Work to complete
Begin with the line holding "U1 pin P1.0: MISO -> none" and end with the last line of the records below. Set down exactly those lines and leave out every picture.

Material supplied

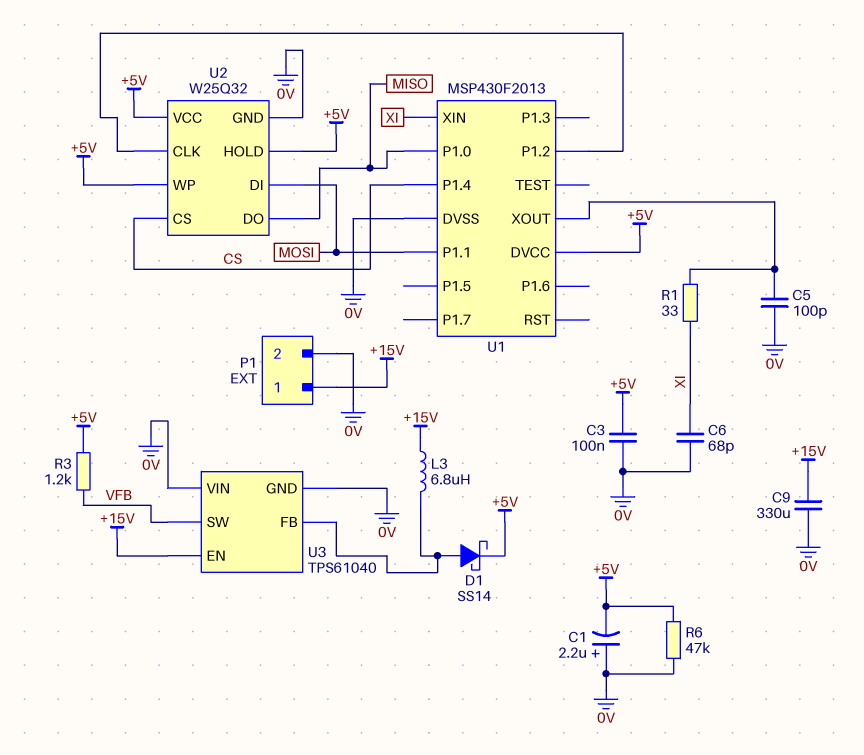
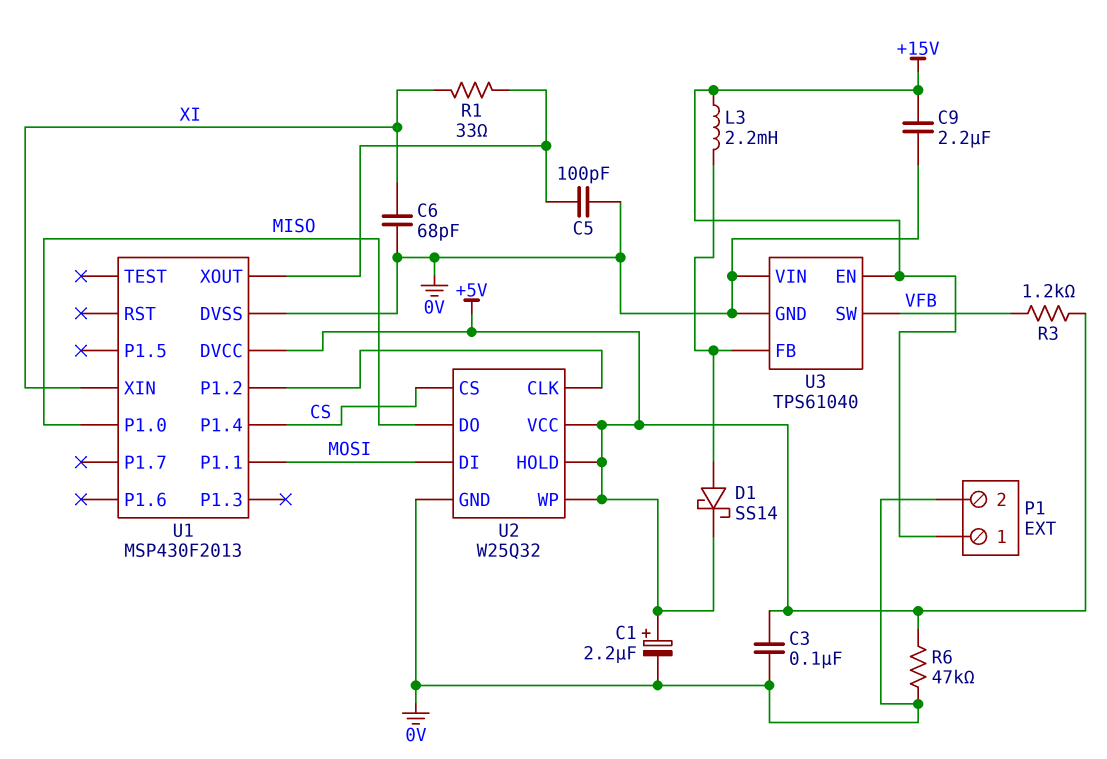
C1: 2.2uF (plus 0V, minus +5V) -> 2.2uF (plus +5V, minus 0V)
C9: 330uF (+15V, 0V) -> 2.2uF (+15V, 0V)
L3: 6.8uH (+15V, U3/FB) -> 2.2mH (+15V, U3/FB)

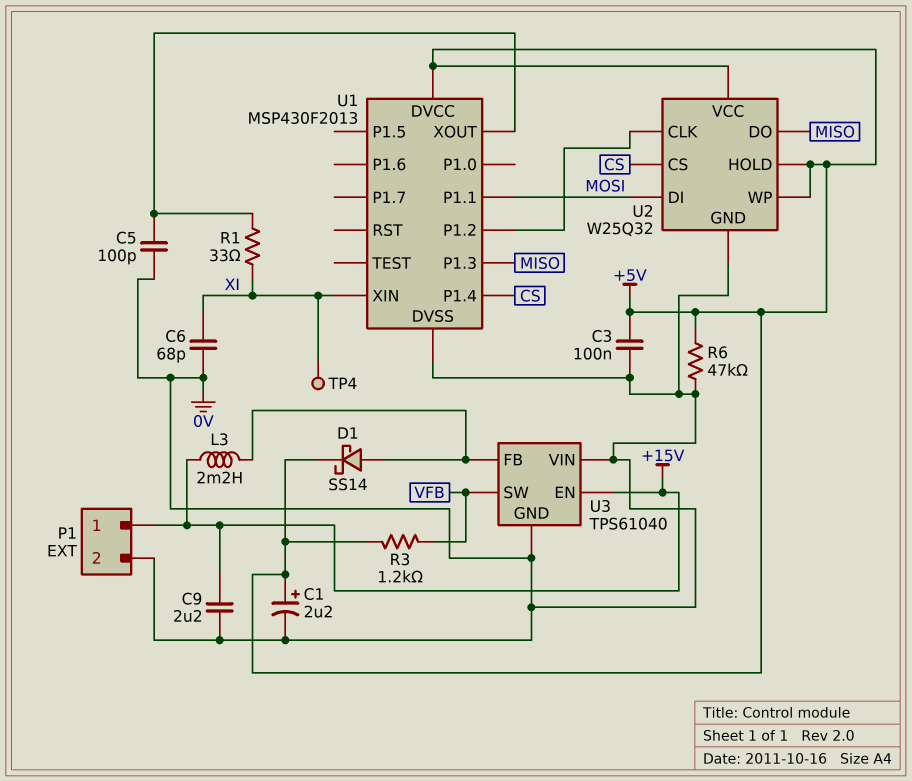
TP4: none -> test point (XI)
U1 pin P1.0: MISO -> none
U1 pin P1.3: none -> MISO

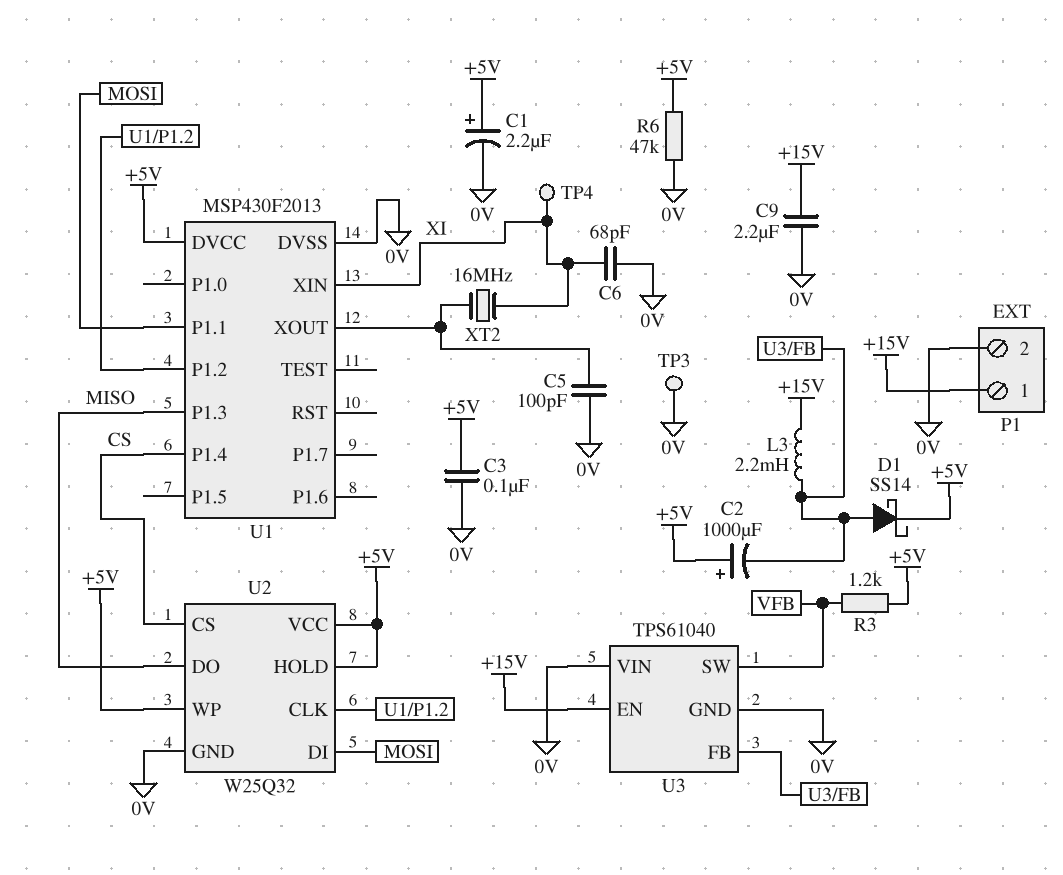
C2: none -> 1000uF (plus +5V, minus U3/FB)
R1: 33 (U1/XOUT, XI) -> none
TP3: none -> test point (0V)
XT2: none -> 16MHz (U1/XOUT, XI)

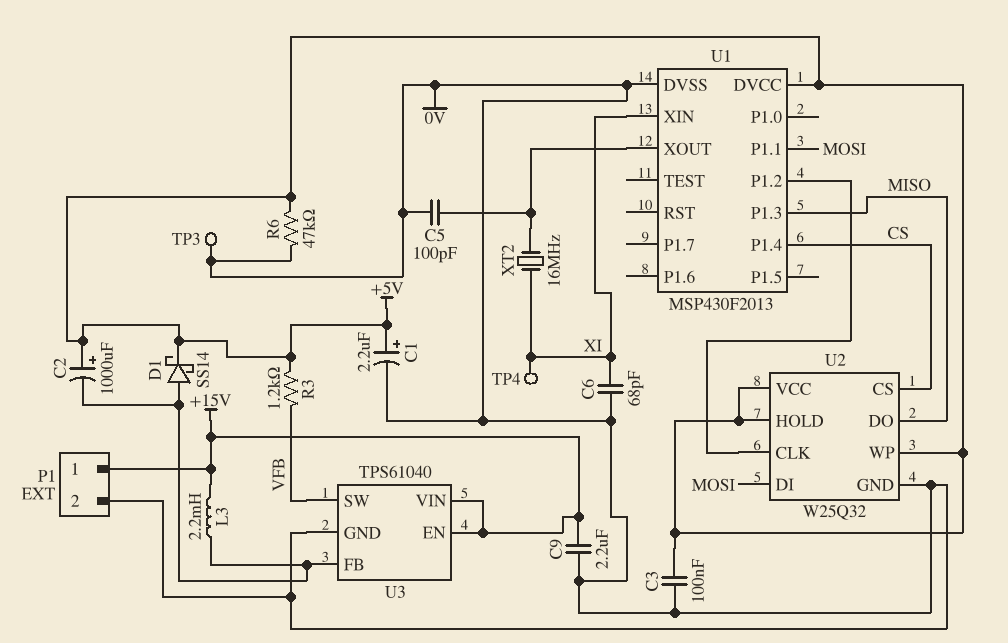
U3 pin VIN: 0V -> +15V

Response to this exercise
U1 pin P1.0: MISO -> none
U1 pin P1.3: none -> MISO

C2: none -> 1000uF (plus +5V, minus U3/FB)
R1: 33 (U1/XOUT, XI) -> none
TP3: none -> test point (0V)
XT2: none -> 16MHz (U1/XOUT, XI)

U3 pin VIN: 0V -> +15V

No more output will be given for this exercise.